* EXERCISE BRIEF: Copy out the lines of the listing word for word, from the line containing "NZV: 4:22 -> 5:00" through the end of the listing, including that line and leaving out the pictures.

* SUPPLIED RECORDS:

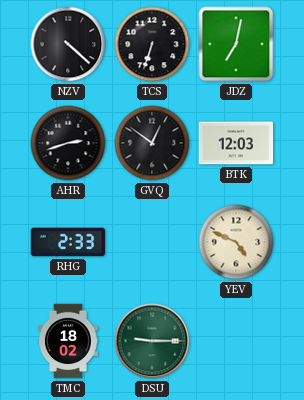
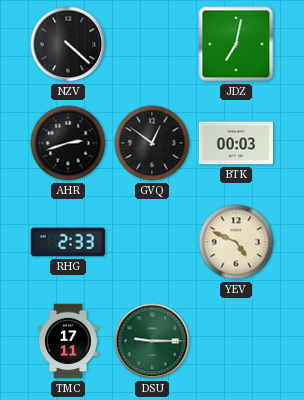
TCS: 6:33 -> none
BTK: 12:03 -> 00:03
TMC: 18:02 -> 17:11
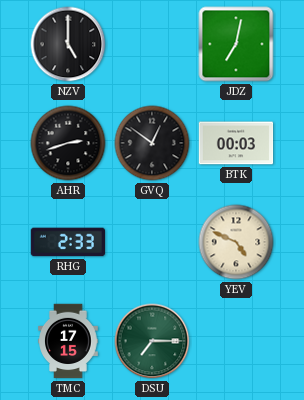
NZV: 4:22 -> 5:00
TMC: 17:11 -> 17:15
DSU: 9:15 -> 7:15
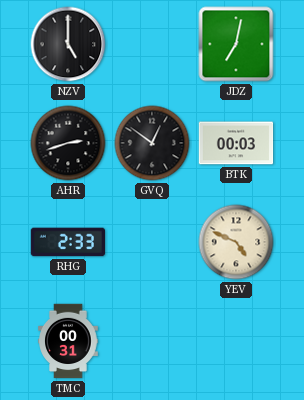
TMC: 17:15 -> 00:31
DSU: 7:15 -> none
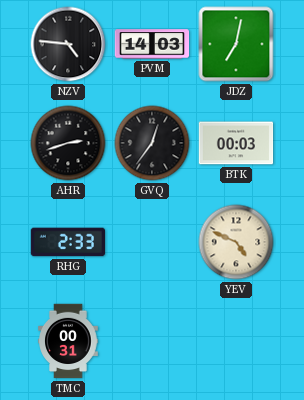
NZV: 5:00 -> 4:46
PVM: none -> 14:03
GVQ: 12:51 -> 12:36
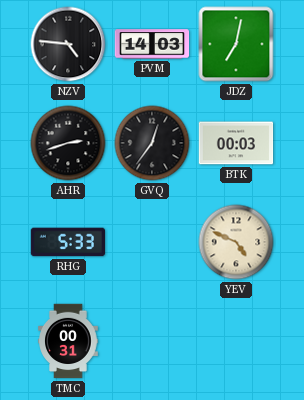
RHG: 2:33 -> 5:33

* OUTPUT:
NZV: 4:22 -> 5:00
TMC: 17:11 -> 17:15
DSU: 9:15 -> 7:15
TMC: 17:15 -> 00:31
DSU: 7:15 -> none
NZV: 5:00 -> 4:46
PVM: none -> 14:03
GVQ: 12:51 -> 12:36
RHG: 2:33 -> 5:33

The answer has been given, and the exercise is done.